▶ [About this exercise]:
Your output should be everything below from the line containing "DHT pin DATA: D5 -> D0" down to the line containing "RGB2 pin G: D2 -> D3", both ends included, copied exactly, with pictures left out.

▶ [Dataset extract]:
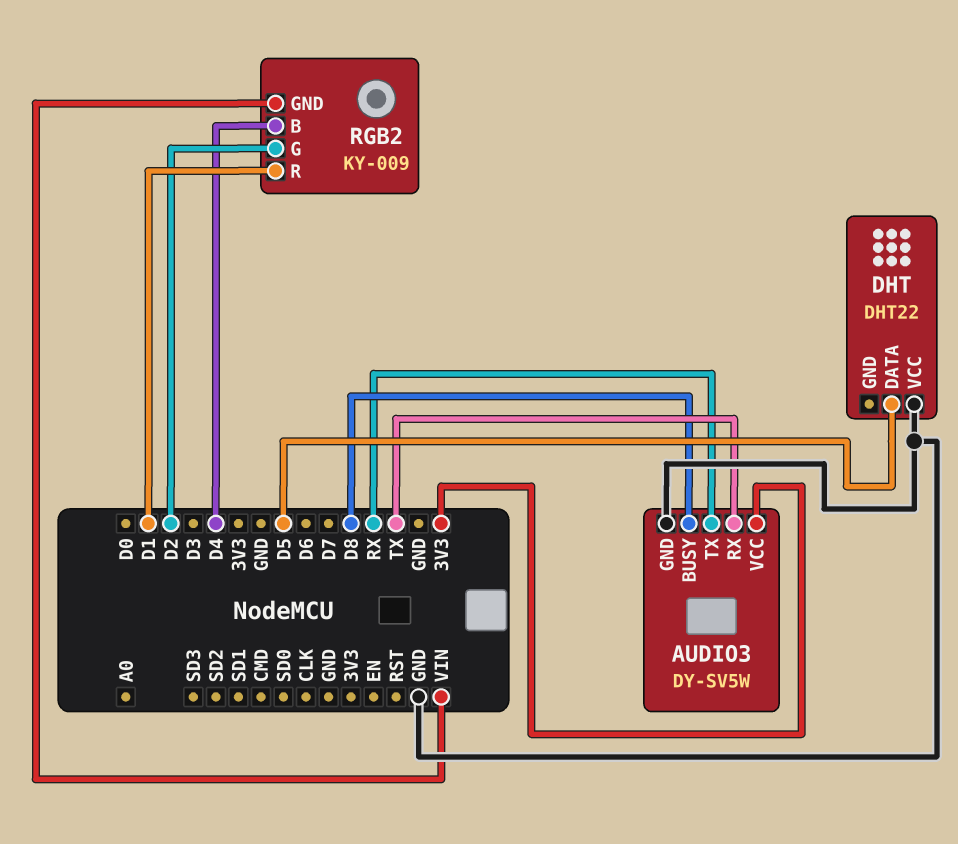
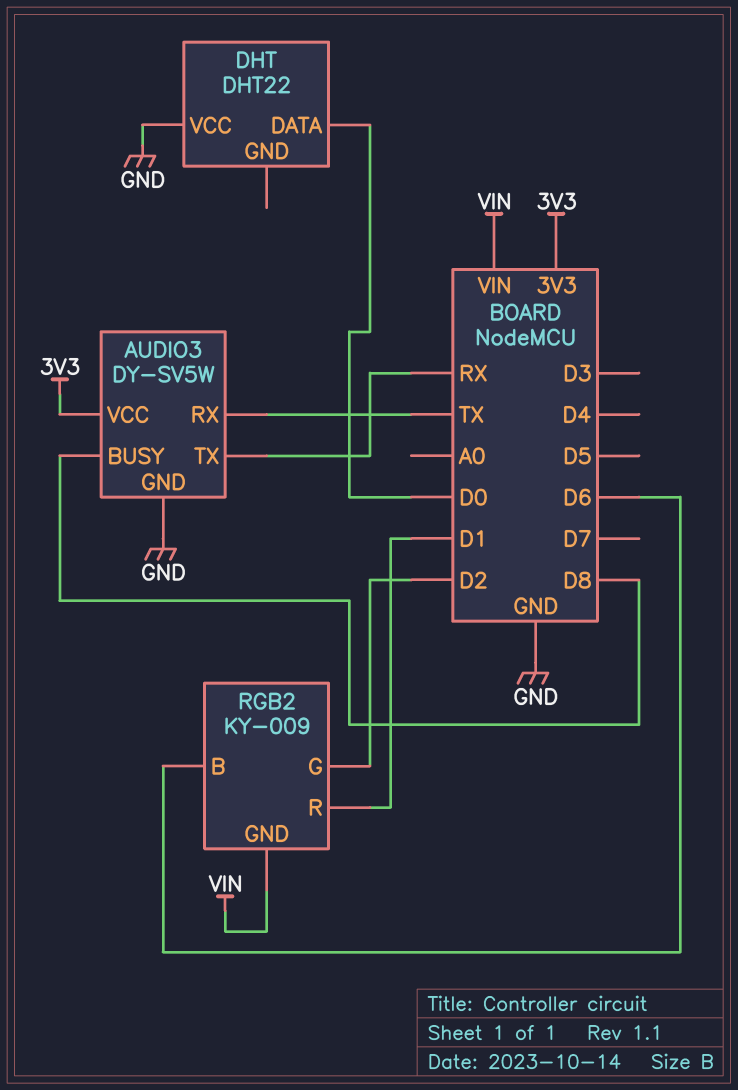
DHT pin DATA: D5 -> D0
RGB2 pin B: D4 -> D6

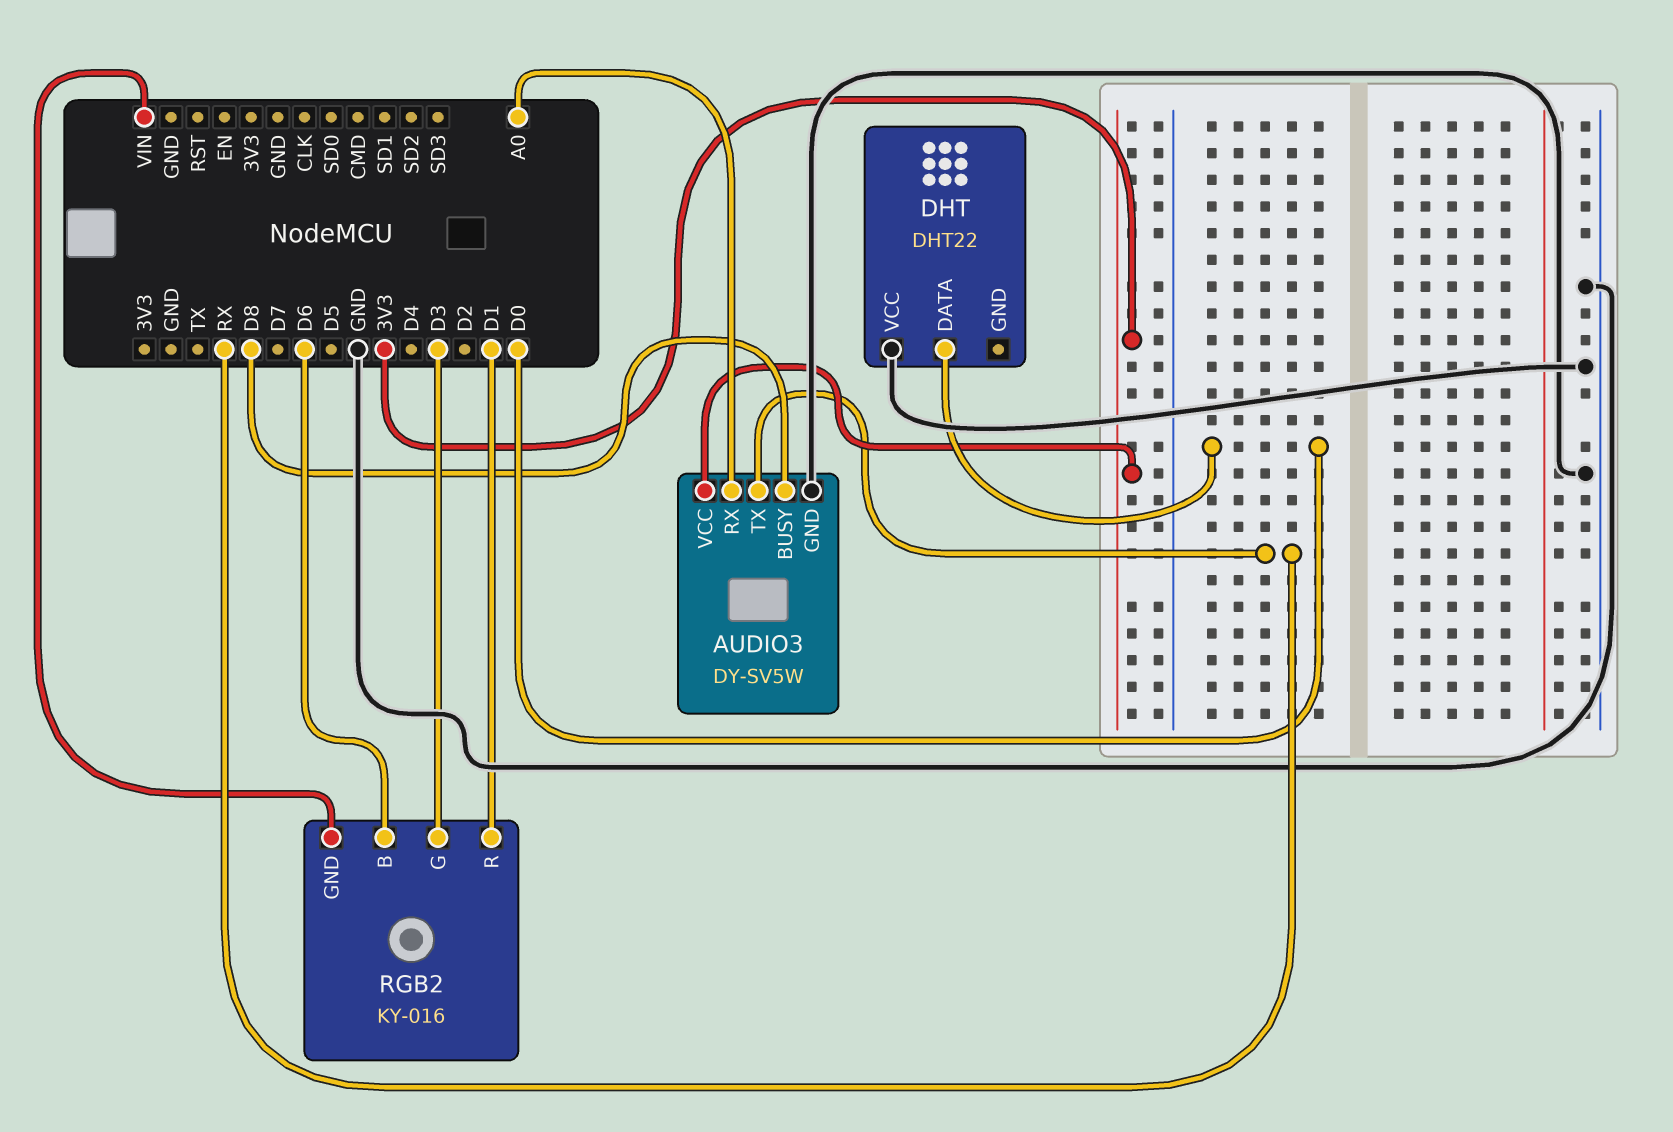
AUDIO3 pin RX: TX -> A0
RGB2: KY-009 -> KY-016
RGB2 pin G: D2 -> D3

* * *

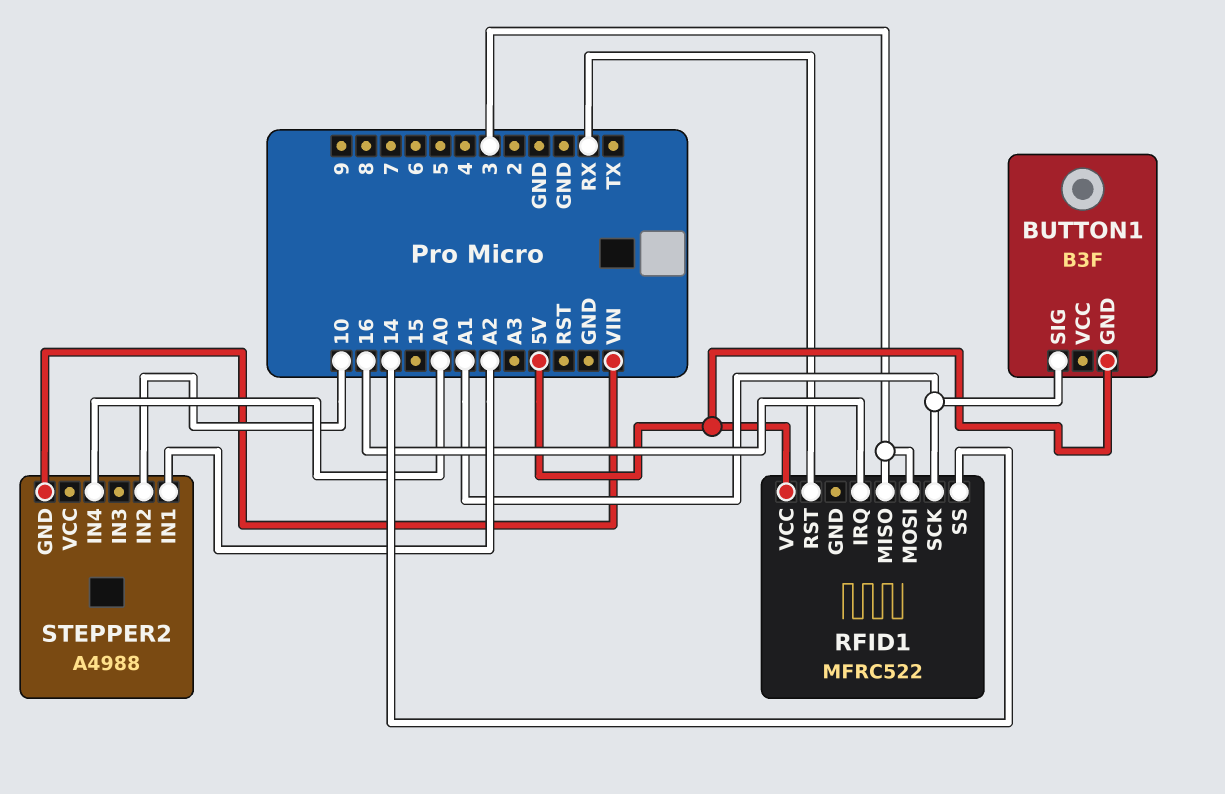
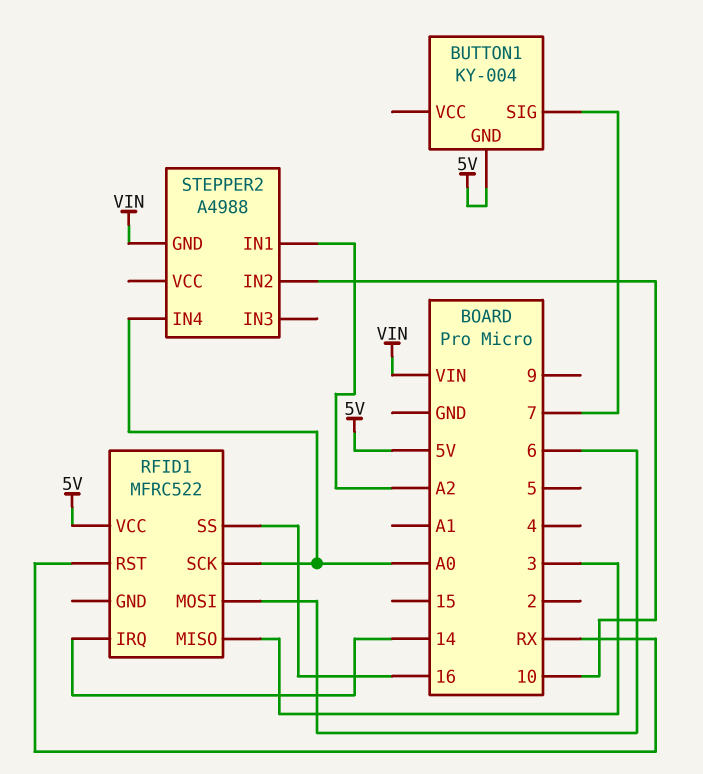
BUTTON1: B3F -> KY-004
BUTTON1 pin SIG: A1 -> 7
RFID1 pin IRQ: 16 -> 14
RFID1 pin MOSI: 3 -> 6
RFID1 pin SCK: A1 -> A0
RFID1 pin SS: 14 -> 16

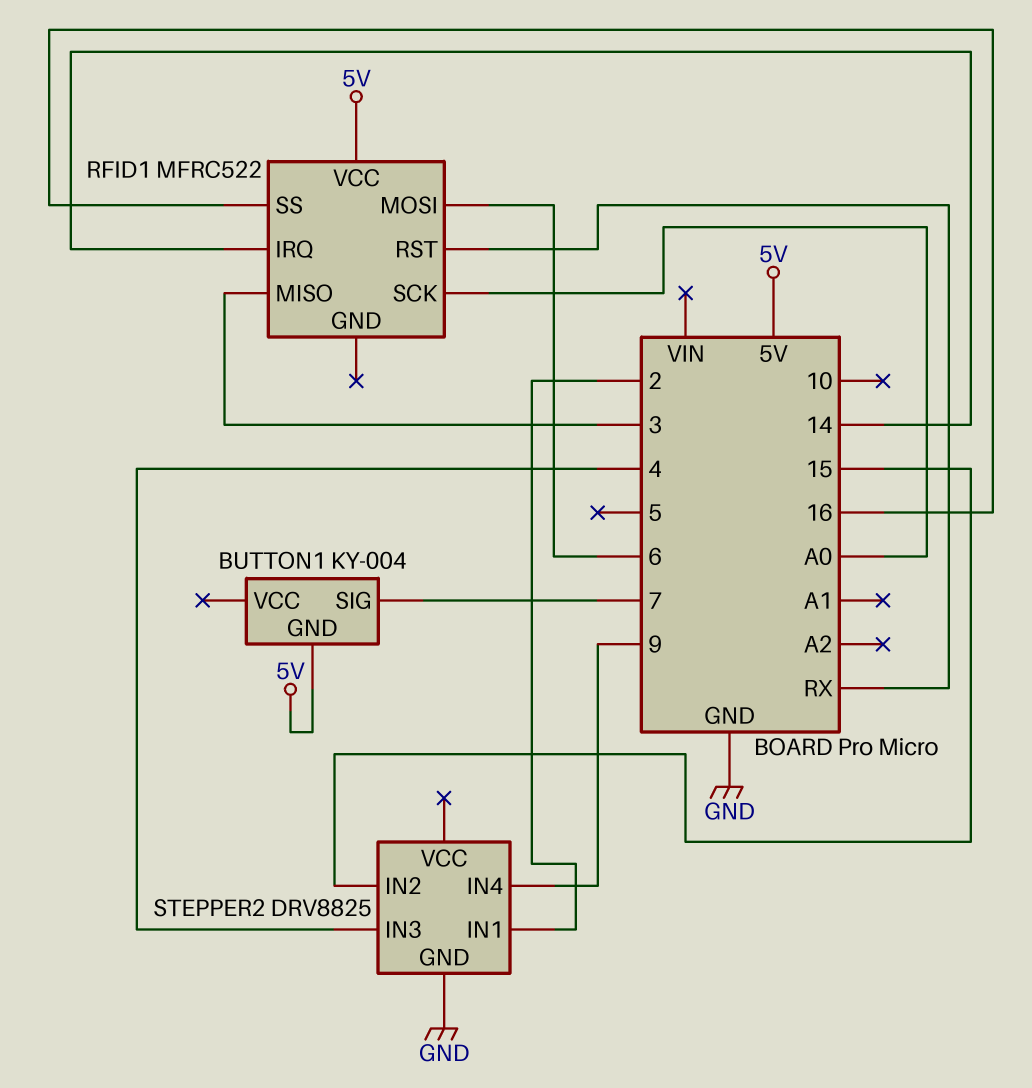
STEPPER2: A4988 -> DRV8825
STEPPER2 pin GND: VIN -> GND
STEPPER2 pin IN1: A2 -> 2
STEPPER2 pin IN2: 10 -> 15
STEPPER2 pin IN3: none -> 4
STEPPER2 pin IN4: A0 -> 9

▶ [Reply]:
DHT pin DATA: D5 -> D0
RGB2 pin B: D4 -> D6

AUDIO3 pin RX: TX -> A0
RGB2: KY-009 -> KY-016
RGB2 pin G: D2 -> D3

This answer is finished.